■ WORK ITEM
Below are the records; extract from them the line containing "JP6 pin 2: LINE -> GND" to the line containing "IC1 pin OUT: STG -> SIG", both lines included, exactly and with no pictures.

*** Opening of GIVEN ENTRIES ***

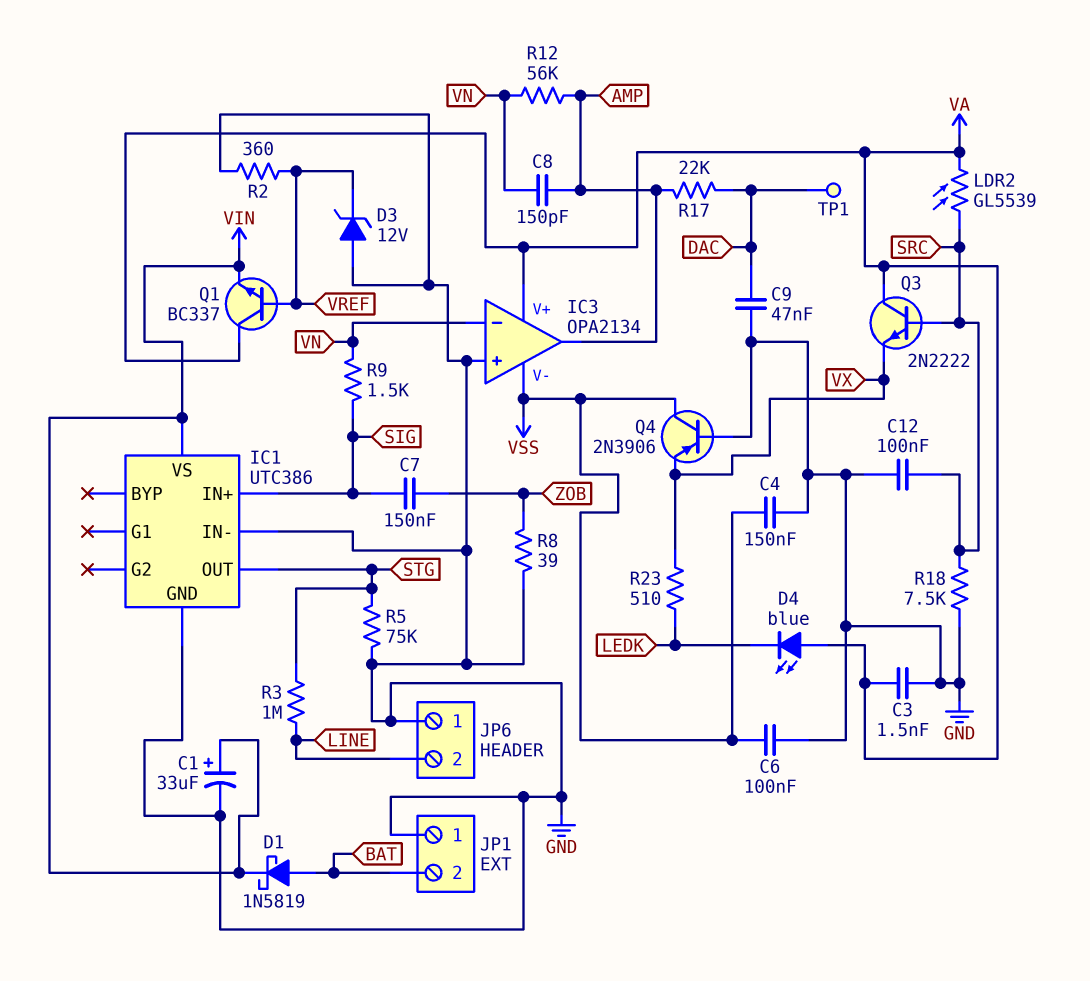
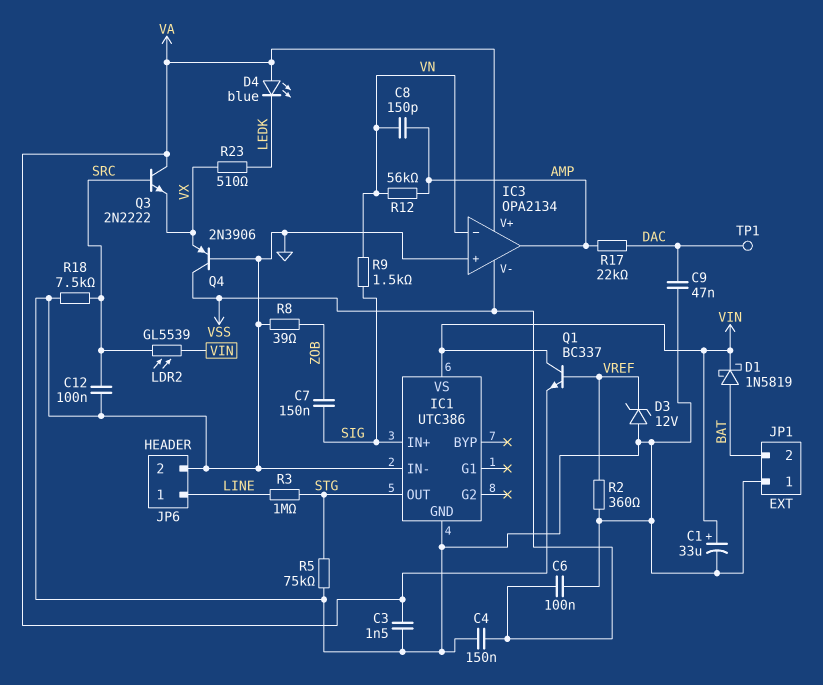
JP6 pin 1: GND -> LINE
JP6 pin 2: LINE -> GND
LDR2: GL5539 (SRC, VA) -> GL5539 (SRC, VIN)
Q1: NPN BC337 (B VREF, C VA, E VIN) -> NPN BC337 (B VREF, C VIN, E VA)

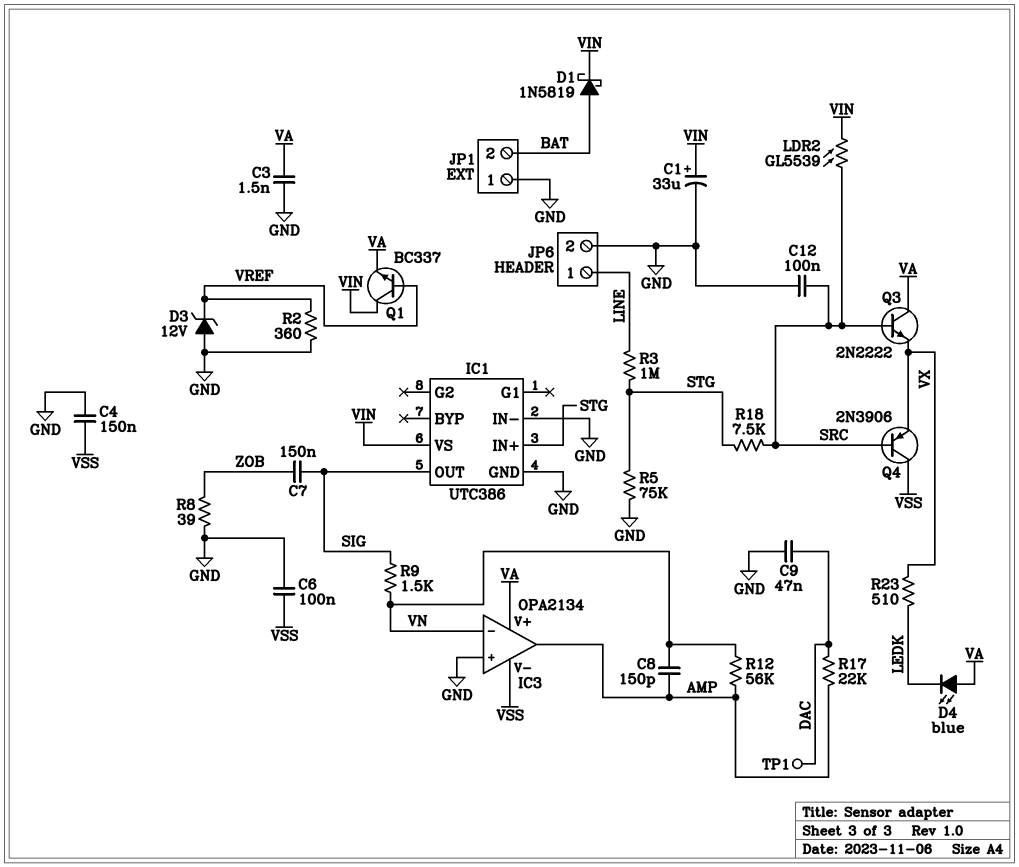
IC1 pin IN+: SIG -> STG
IC1 pin OUT: STG -> SIG
Q4: PNP 2N3906 (B GND, C VSS, E VX) -> PNP 2N3906 (B SRC, C VSS, E VX)
R18: 7.5k (GND, SRC) -> 7.5k (SRC, STG)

*** Close of GIVEN ENTRIES ***

■ COMPLETED TASK
JP6 pin 2: LINE -> GND
LDR2: GL5539 (SRC, VA) -> GL5539 (SRC, VIN)
Q1: NPN BC337 (B VREF, C VA, E VIN) -> NPN BC337 (B VREF, C VIN, E VA)

IC1 pin IN+: SIG -> STG
IC1 pin OUT: STG -> SIG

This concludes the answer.